### Task prompt
The records below are to be returned word for word, with pictures left out.

◆ ◆ ◆ ◆

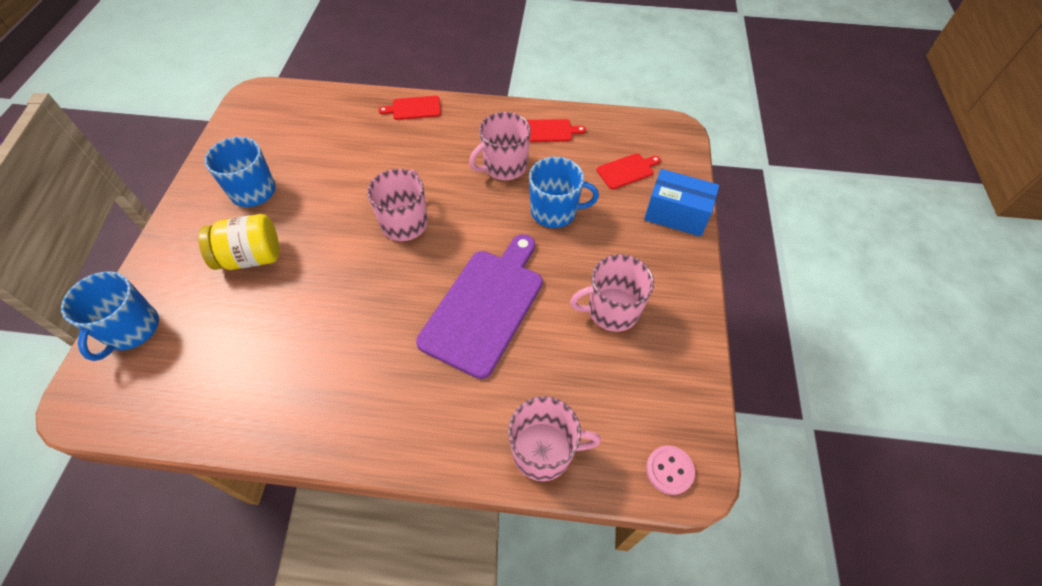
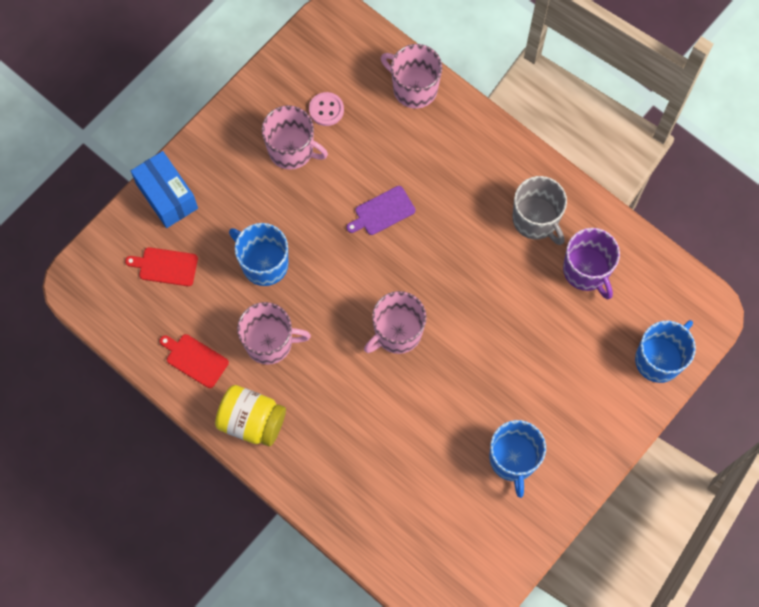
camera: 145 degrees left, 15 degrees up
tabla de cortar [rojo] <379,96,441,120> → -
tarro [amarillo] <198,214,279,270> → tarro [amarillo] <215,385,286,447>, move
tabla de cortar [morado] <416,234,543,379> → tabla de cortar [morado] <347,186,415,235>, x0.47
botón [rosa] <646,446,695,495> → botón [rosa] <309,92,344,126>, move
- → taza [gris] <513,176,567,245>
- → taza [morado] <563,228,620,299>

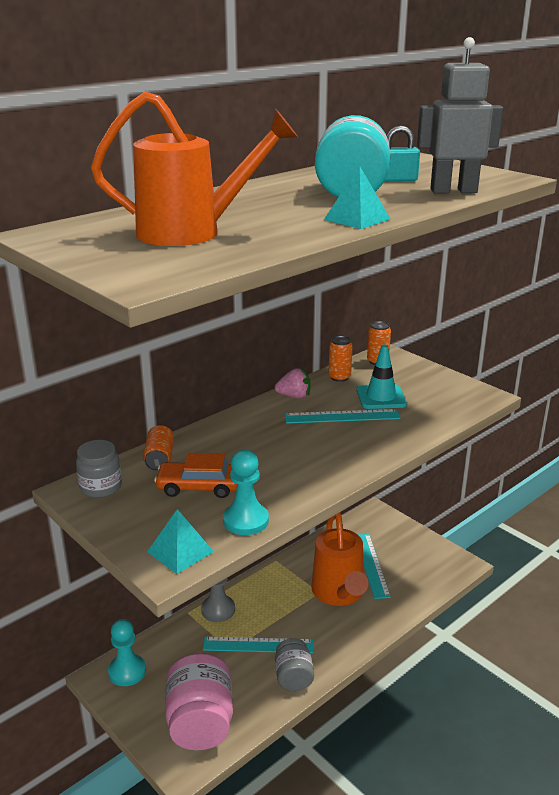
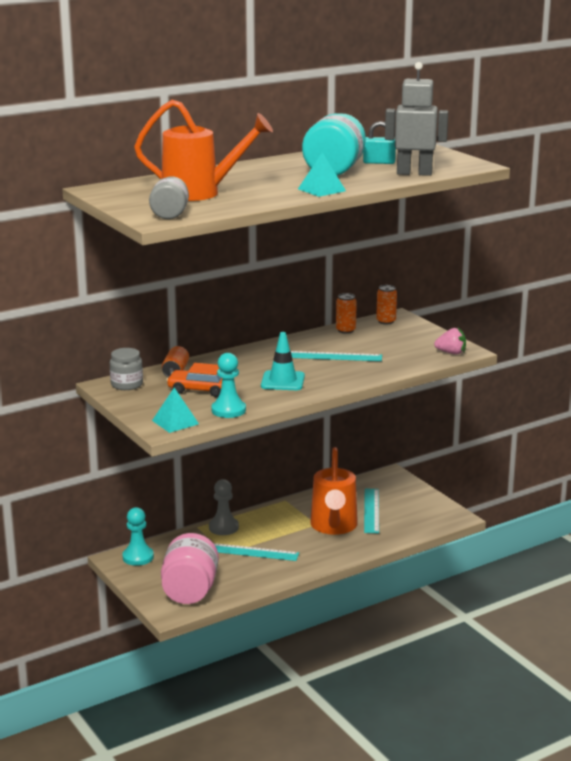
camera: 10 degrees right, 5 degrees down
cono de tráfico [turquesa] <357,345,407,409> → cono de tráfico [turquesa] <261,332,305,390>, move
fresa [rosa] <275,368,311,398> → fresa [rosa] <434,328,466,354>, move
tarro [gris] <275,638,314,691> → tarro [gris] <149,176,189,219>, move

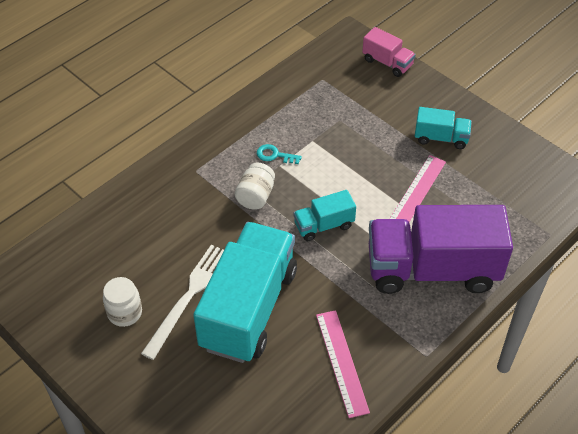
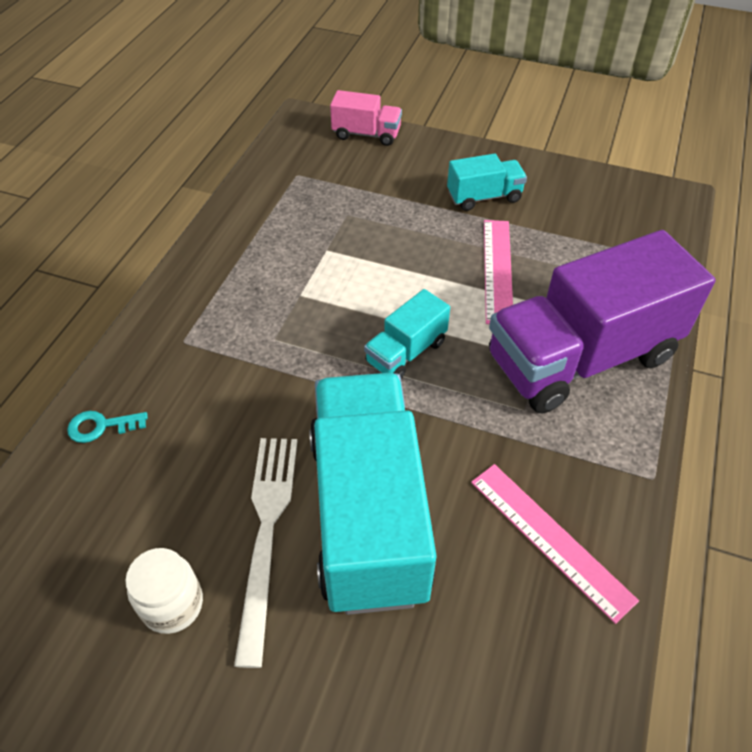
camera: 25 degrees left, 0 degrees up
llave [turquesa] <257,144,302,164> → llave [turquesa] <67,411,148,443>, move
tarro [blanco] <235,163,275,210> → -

◆ ◆ ◆ ◆

### Answer to this task
camera: 145 degrees left, 15 degrees up
tabla de cortar [rojo] <379,96,441,120> → -
tarro [amarillo] <198,214,279,270> → tarro [amarillo] <215,385,286,447>, move
tabla de cortar [morado] <416,234,543,379> → tabla de cortar [morado] <347,186,415,235>, x0.47
botón [rosa] <646,446,695,495> → botón [rosa] <309,92,344,126>, move
- → taza [gris] <513,176,567,245>
- → taza [morado] <563,228,620,299>

camera: 10 degrees right, 5 degrees down
cono de tráfico [turquesa] <357,345,407,409> → cono de tráfico [turquesa] <261,332,305,390>, move
fresa [rosa] <275,368,311,398> → fresa [rosa] <434,328,466,354>, move
tarro [gris] <275,638,314,691> → tarro [gris] <149,176,189,219>, move

camera: 25 degrees left, 0 degrees up
llave [turquesa] <257,144,302,164> → llave [turquesa] <67,411,148,443>, move
tarro [blanco] <235,163,275,210> → -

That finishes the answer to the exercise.